Objective> Among the entries below, one stretch runs from the line that contains "Where is vessel or blood in this image?" through the line that contains "Show me where stroma is. Return masks as SVG.". Repeat that stretch exactly, ends included, and only that.
── Source records ──
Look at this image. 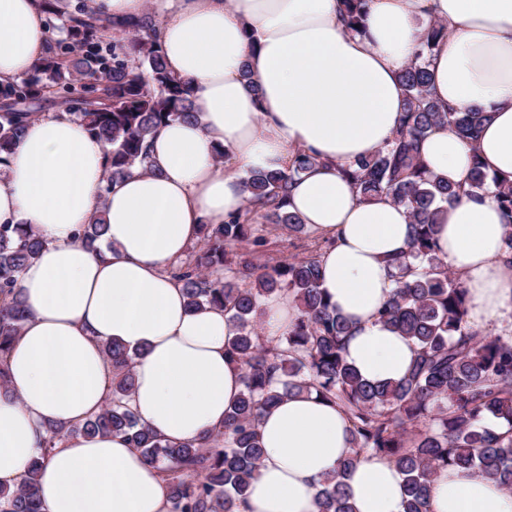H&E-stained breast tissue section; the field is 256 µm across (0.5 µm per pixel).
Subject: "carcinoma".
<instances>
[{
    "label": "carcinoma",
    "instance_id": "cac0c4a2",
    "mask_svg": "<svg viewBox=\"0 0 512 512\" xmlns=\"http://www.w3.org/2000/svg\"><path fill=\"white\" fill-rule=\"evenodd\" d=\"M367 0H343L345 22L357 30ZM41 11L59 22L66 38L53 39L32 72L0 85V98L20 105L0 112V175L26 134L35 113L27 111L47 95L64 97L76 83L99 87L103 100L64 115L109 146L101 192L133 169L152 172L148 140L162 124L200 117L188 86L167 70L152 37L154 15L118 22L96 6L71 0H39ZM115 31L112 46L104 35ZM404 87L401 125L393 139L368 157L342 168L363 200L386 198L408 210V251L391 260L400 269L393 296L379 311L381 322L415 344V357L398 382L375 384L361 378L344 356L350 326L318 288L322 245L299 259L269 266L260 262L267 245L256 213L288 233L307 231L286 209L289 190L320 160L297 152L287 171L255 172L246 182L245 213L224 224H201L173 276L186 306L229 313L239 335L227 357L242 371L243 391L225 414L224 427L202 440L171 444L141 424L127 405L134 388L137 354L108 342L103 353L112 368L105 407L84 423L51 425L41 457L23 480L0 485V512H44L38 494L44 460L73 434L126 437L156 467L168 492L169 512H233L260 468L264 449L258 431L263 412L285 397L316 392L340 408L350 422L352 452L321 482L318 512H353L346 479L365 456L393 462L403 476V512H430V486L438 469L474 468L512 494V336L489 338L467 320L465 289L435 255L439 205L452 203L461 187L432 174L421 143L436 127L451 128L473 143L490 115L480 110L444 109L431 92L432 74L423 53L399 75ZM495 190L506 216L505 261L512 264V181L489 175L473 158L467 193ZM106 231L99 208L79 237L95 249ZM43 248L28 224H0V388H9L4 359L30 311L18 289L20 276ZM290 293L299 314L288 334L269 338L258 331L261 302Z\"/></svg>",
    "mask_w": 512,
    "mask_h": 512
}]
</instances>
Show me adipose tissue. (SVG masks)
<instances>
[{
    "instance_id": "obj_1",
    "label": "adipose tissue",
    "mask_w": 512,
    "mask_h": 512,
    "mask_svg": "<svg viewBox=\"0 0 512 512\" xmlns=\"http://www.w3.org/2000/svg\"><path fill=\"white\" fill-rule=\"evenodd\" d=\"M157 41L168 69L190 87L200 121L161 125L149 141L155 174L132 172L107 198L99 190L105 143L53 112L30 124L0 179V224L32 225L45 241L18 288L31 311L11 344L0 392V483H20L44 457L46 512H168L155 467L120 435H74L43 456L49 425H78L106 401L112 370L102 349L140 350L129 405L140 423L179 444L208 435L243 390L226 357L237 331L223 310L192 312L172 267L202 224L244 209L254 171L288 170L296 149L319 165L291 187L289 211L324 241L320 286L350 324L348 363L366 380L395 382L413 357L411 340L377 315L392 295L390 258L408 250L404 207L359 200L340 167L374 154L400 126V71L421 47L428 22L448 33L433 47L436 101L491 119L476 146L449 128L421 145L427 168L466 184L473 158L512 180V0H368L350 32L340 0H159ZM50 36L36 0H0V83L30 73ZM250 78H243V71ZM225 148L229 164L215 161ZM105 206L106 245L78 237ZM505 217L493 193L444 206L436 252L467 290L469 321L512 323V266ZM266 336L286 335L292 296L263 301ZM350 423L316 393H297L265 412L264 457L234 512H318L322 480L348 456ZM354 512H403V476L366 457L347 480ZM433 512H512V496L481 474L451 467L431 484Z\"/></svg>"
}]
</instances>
───
── Source records ──
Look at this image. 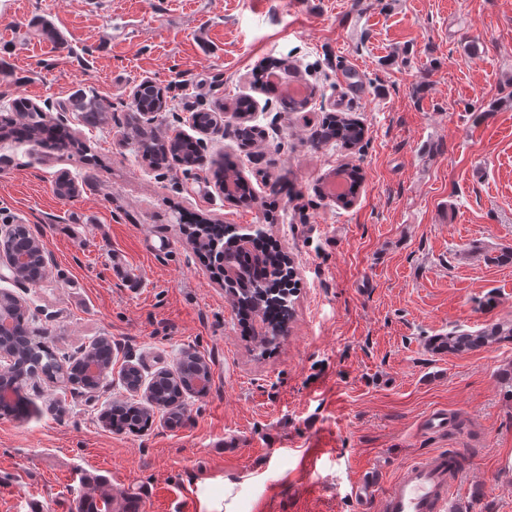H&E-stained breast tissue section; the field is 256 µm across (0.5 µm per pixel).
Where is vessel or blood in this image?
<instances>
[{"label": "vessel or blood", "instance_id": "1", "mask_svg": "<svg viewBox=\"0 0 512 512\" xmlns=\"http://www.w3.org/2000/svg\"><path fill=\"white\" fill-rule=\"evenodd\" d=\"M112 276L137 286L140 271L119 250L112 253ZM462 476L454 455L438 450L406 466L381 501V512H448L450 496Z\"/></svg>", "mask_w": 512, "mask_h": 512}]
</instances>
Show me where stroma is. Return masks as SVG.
───
Response for this exercise>
Where is vessel or blood in this image?
<instances>
[{"label": "vessel or blood", "instance_id": "1", "mask_svg": "<svg viewBox=\"0 0 512 512\" xmlns=\"http://www.w3.org/2000/svg\"><path fill=\"white\" fill-rule=\"evenodd\" d=\"M112 276L137 286L140 271L119 250L112 253ZM462 476L454 455L438 450L406 466L381 501V512H448L450 496Z\"/></svg>", "mask_w": 512, "mask_h": 512}]
</instances>
Show me where stroma is. Return masks as SVG.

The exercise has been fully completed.